## THE TASK:
Restate word for word the lines below, from the one containing "IC8: NOT 74HC04" through the final line, with no pictures included.

## LISTED RECORDS:
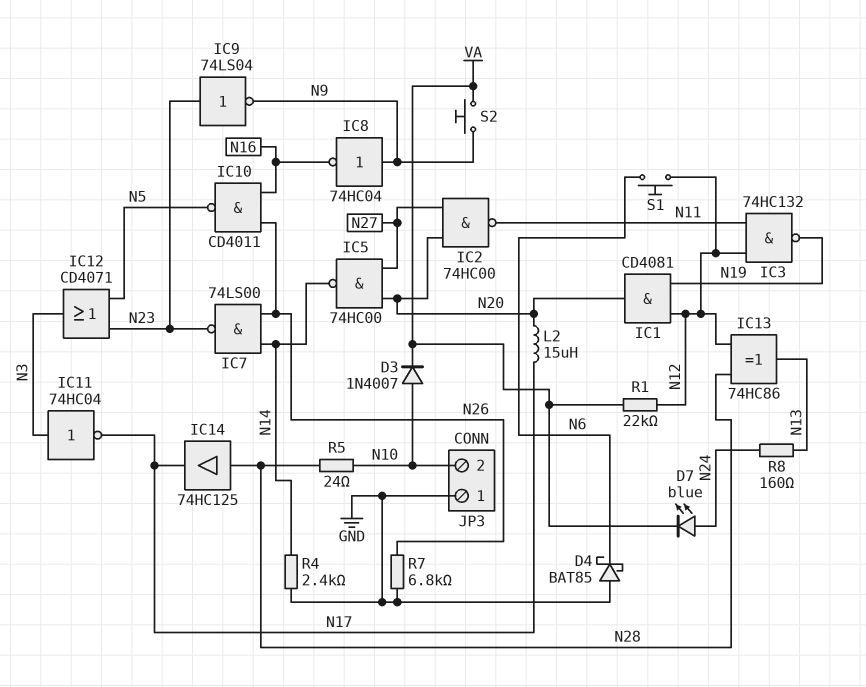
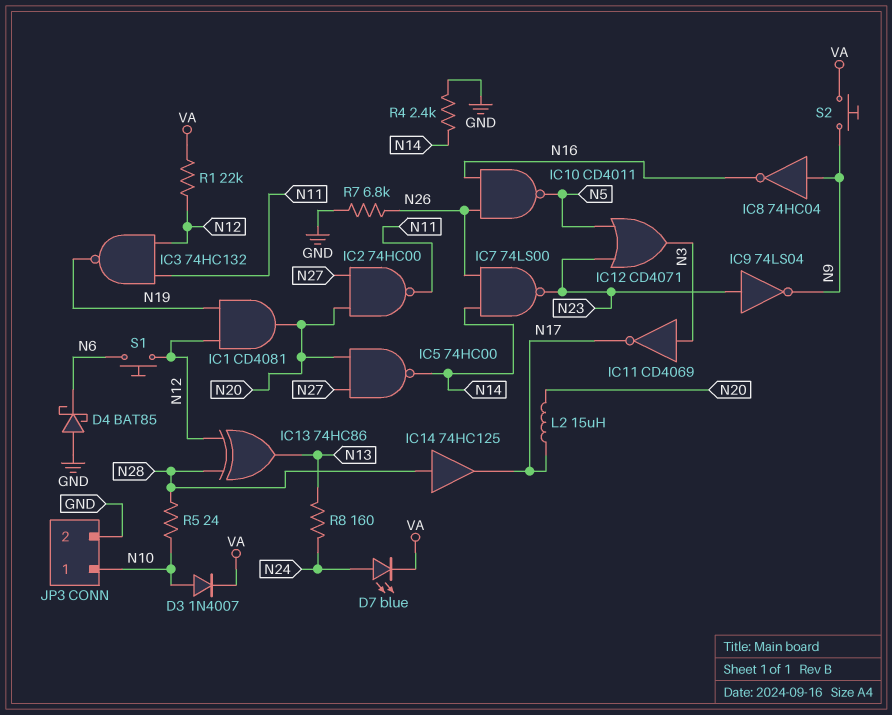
IC11: NOT 74HC04 (in N3, out N17) -> NOT CD4069 (in N3, out N17)
JP3 pin 1: GND -> N10
JP3 pin 2: N10 -> GND

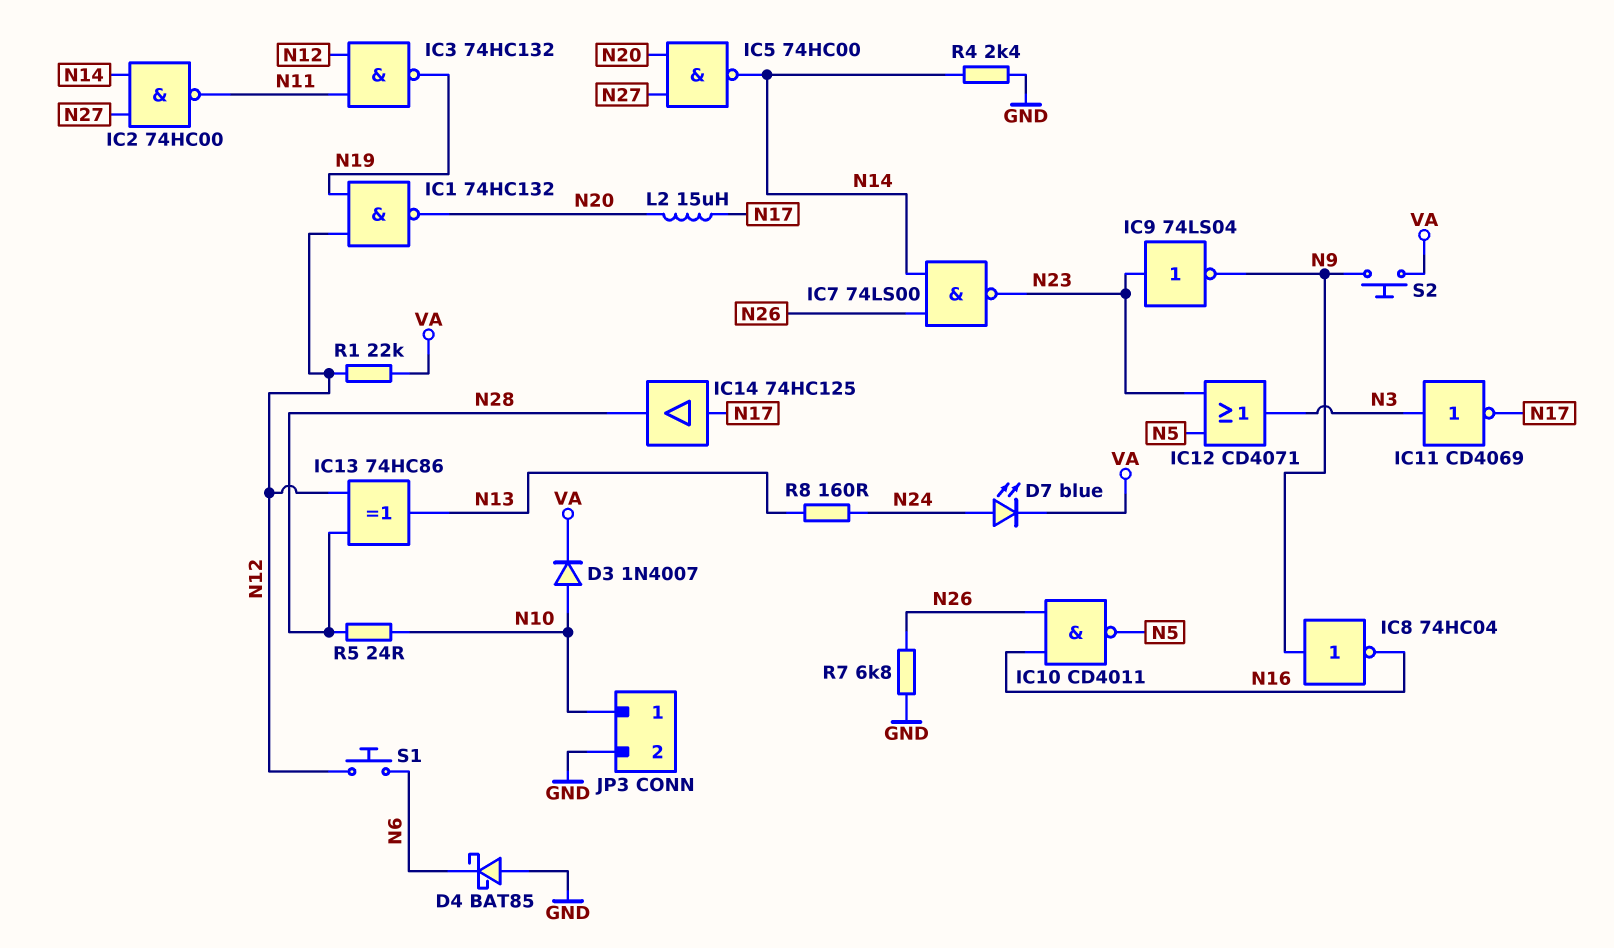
IC1: AND CD4081 (in N12, in N19, out N20) -> NAND 74HC132 (in N12, in N19, out N20)
IC2: NAND 74HC00 (in N20, in N27, out N11) -> NAND 74HC00 (in N14, in N27, out N11)
IC14: buffer 74HC125 (in N28, out N17) -> buffer 74HC125 (in N17, out N28)

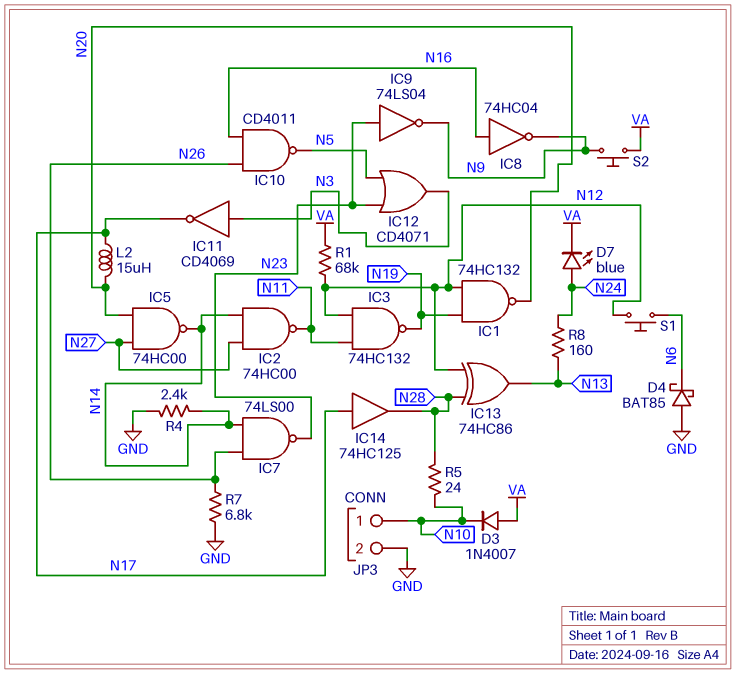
D3: diode 1N4007 (A N10, K VA) -> diode 1N4007 (A VA, K N10)
IC8: NOT 74HC04 (in N9, out N16) -> NOT 74HC04 (in N16, out N9)
R1: 22k (N12, VA) -> 68k (N12, VA)

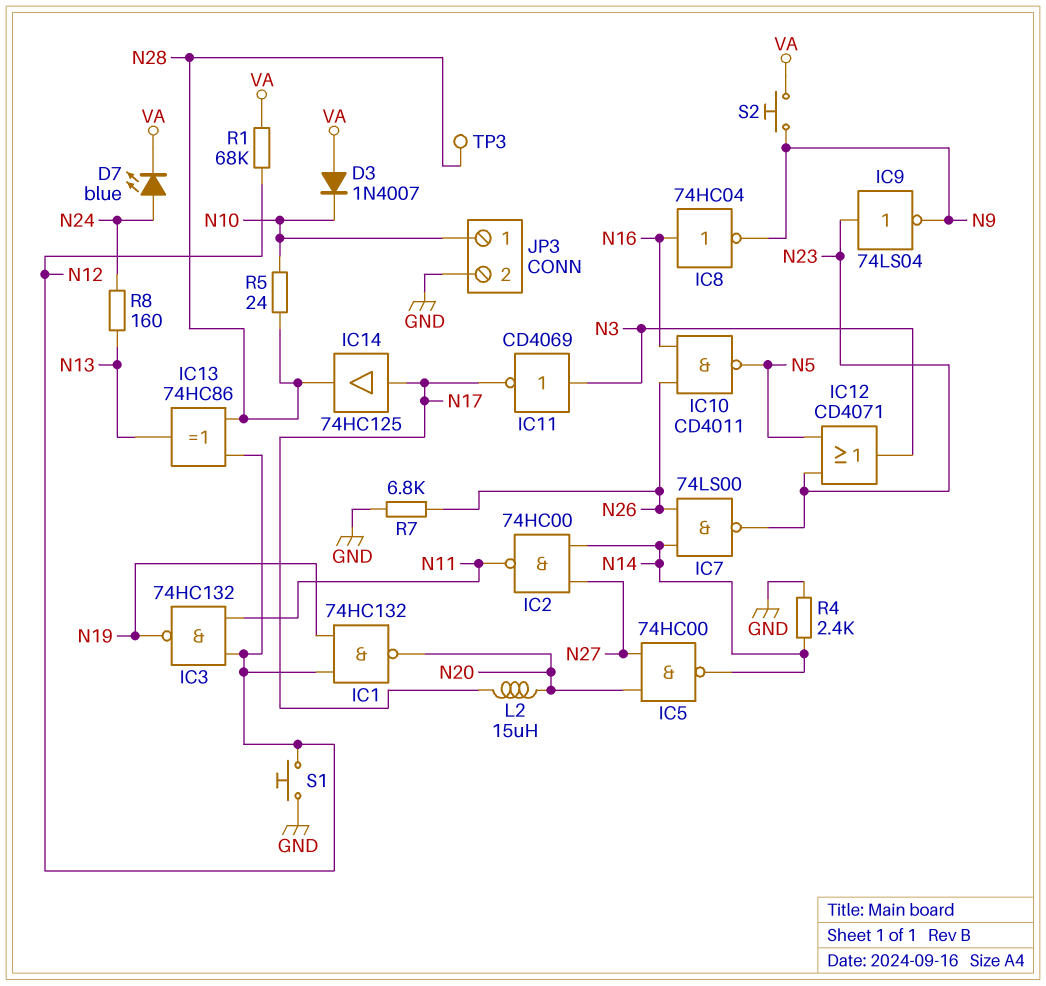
D4: schottky BAT85 (A GND, K N6) -> none
S1: button (N6, N12) -> button (GND, N12)
TP3: none -> test point (N28)

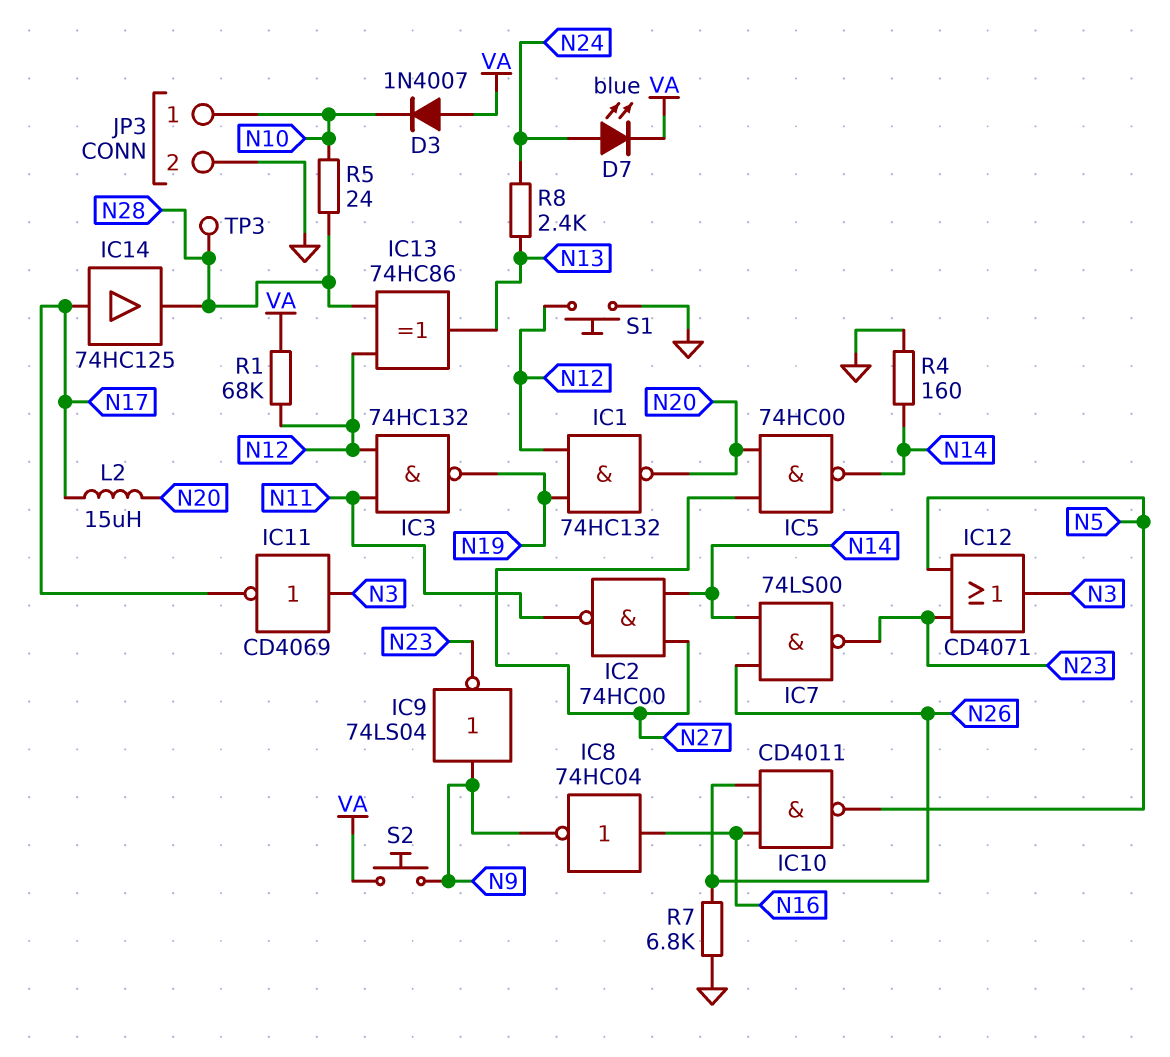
IC9: NOT 74LS04 (in N23, out N9) -> NOT 74LS04 (in N9, out N23)
R4: 2.4k (GND, N14) -> 160 (GND, N14)
R8: 160 (N13, N24) -> 2.4k (N13, N24)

## OUTPUT:
IC8: NOT 74HC04 (in N9, out N16) -> NOT 74HC04 (in N16, out N9)
R1: 22k (N12, VA) -> 68k (N12, VA)

D4: schottky BAT85 (A GND, K N6) -> none
S1: button (N6, N12) -> button (GND, N12)
TP3: none -> test point (N28)

IC9: NOT 74LS04 (in N23, out N9) -> NOT 74LS04 (in N9, out N23)
R4: 2.4k (GND, N14) -> 160 (GND, N14)
R8: 160 (N13, N24) -> 2.4k (N13, N24)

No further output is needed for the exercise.